▶ _RECORDS_:
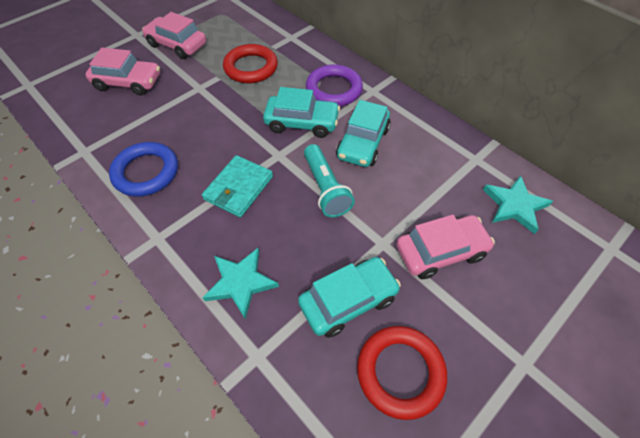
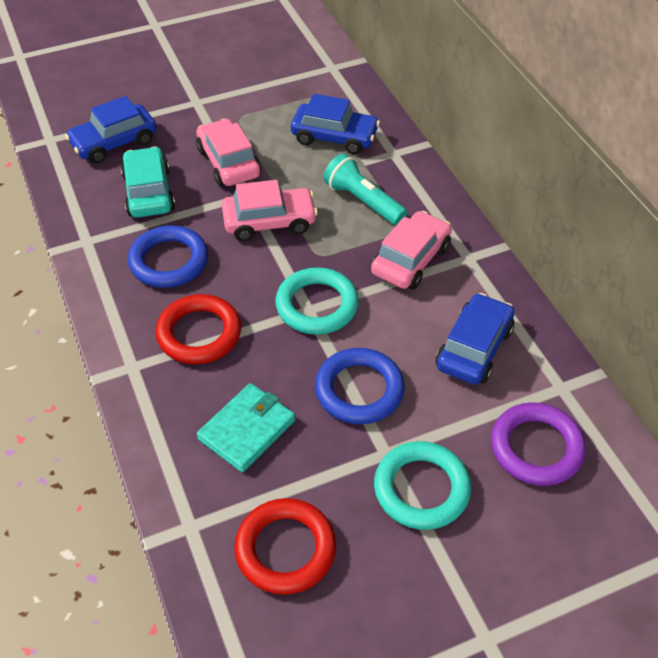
blue car: 0 -> 3
blue ring: 1 -> 2
turquoise car: 3 -> 1
turquoise ring: 0 -> 2
turquoise star: 2 -> 0

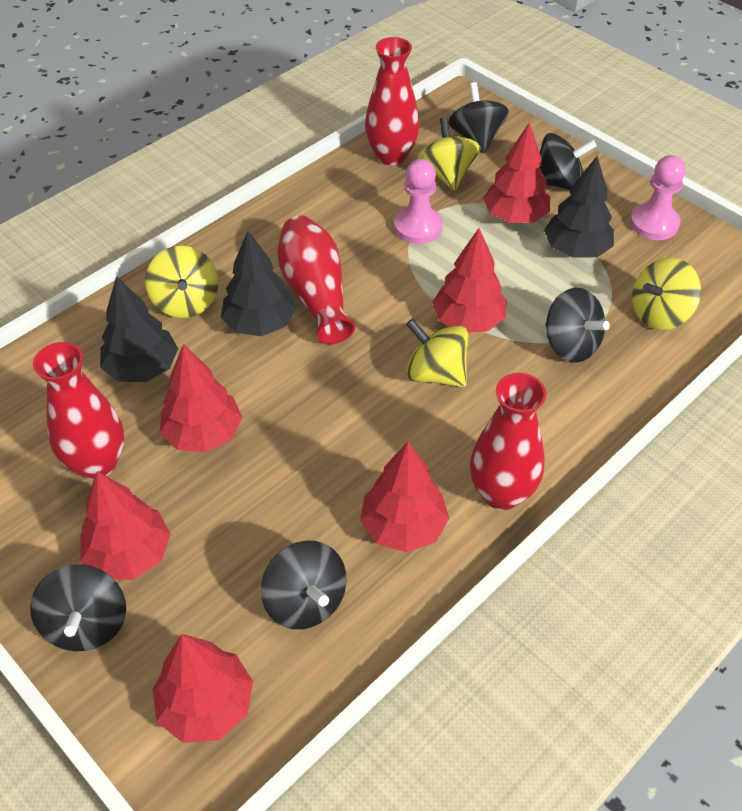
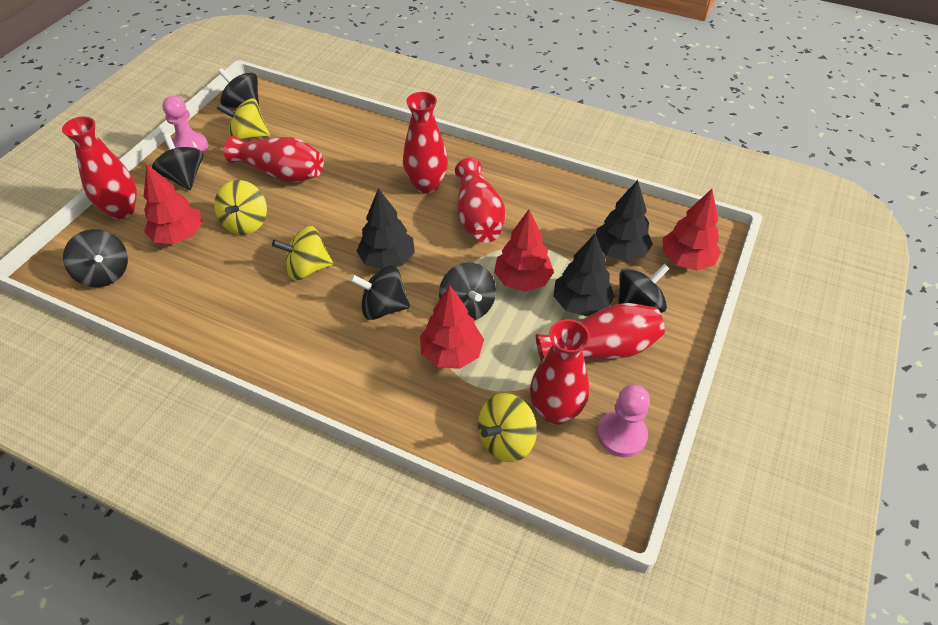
black spinning top: 5 -> 6
red tree: 6 -> 4
red vase: 4 -> 6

▶ _REQUIRED ACTION_: From the line containing "turquoise star: 2 -> 0" down to the final line of the material above, reproduce each line exactly and include no images.

▶ _TASK RESPONSE_:
turquoise star: 2 -> 0

black spinning top: 5 -> 6
red tree: 6 -> 4
red vase: 4 -> 6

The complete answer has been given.